Object state change records
_ _ _

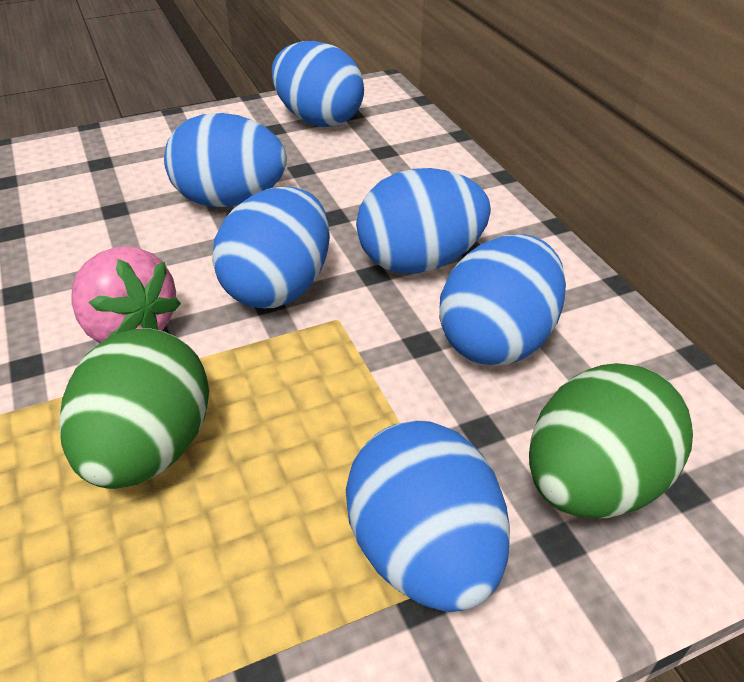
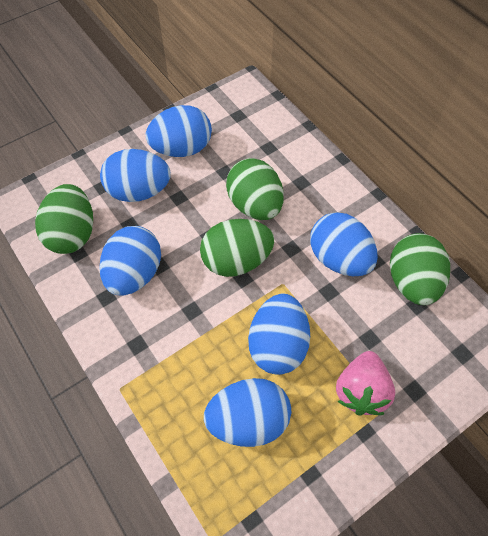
green egg: 2 -> 4

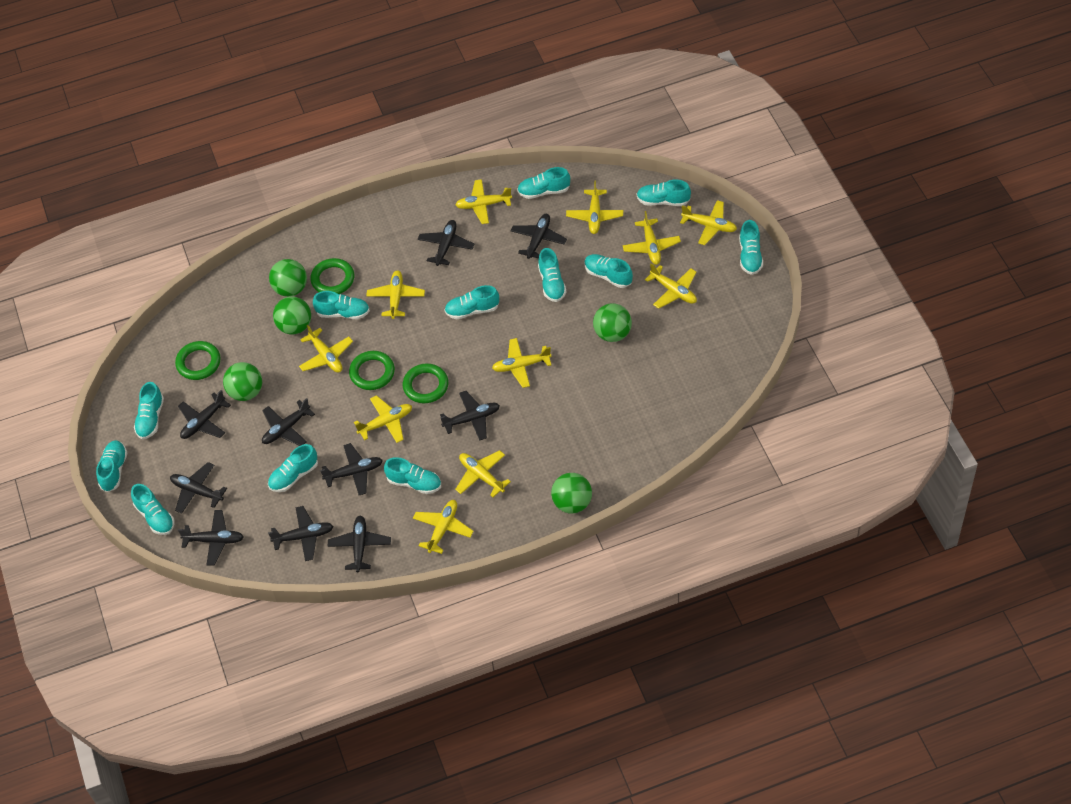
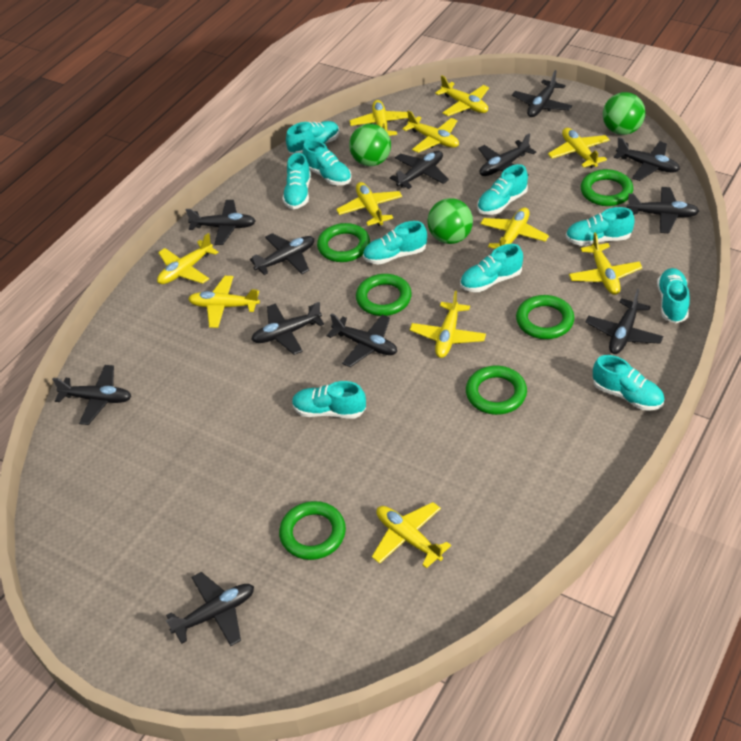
black plane: 10 -> 12
green ball: 5 -> 3
green ring: 4 -> 6
turquoise shoe: 12 -> 10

_ _ _

• **EXERCISE PROMPT**: Look for the line with "black plane: 10 -> 12" in the records above. Repeat it and each line after it exactly.

• **REPLY**:
black plane: 10 -> 12
green ball: 5 -> 3
green ring: 4 -> 6
turquoise shoe: 12 -> 10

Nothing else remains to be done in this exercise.